● **YOUR INSTRUCTIONS**:
Return every line from the one with "none -> yellow brick E4:G4 level 1" through the one with "none -> pink brick J13:K15 level 1", inclusive, exactly as it appears below.

### DATA FOR ANALYSIS

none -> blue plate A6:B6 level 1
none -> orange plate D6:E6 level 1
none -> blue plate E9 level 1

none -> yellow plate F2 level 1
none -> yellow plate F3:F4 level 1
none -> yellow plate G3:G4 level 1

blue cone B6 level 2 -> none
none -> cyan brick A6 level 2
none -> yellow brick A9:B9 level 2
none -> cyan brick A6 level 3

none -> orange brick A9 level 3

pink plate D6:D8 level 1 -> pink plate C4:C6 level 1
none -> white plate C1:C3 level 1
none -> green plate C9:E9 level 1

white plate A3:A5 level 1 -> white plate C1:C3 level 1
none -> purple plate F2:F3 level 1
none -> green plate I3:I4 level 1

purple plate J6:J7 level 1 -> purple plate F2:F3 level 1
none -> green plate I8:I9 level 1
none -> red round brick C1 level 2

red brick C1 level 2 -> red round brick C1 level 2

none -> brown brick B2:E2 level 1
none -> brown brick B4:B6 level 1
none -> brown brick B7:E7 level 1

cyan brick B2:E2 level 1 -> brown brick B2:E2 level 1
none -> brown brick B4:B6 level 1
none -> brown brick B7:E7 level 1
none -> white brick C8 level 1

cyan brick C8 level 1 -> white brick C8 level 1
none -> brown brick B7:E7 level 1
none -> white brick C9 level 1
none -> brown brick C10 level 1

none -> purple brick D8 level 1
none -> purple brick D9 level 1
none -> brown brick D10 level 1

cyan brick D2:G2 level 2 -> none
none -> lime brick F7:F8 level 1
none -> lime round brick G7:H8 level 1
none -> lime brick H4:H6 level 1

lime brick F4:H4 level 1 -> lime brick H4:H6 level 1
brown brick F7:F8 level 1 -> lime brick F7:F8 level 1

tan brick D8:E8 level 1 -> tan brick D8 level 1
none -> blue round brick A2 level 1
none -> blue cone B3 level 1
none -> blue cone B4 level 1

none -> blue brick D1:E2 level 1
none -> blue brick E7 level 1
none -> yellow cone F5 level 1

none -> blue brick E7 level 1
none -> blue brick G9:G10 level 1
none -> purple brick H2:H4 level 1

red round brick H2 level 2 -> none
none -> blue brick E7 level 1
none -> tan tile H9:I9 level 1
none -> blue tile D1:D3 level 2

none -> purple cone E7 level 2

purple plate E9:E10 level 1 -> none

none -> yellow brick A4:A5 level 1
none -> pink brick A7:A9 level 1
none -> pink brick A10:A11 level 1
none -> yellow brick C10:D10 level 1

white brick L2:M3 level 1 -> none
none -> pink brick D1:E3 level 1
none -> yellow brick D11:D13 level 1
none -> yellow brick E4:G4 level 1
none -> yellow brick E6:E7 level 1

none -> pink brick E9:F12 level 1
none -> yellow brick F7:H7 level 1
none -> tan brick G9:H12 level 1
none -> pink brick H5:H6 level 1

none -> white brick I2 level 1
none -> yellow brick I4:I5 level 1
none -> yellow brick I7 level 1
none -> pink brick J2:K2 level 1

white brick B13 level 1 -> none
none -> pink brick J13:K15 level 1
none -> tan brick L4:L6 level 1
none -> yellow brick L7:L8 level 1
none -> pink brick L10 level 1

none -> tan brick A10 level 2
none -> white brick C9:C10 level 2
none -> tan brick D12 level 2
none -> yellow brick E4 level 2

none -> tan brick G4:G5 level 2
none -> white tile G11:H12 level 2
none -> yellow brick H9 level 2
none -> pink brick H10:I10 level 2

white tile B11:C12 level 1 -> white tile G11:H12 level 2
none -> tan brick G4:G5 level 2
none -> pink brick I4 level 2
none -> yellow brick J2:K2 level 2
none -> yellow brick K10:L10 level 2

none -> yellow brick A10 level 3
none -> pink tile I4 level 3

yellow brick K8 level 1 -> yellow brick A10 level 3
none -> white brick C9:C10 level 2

######

● **SOLUTION TO THIS EXERCISE**:
none -> yellow brick E4:G4 level 1
none -> yellow brick E6:E7 level 1

none -> pink brick E9:F12 level 1
none -> yellow brick F7:H7 level 1
none -> tan brick G9:H12 level 1
none -> pink brick H5:H6 level 1

none -> white brick I2 level 1
none -> yellow brick I4:I5 level 1
none -> yellow brick I7 level 1
none -> pink brick J2:K2 level 1

white brick B13 level 1 -> none
none -> pink brick J13:K15 level 1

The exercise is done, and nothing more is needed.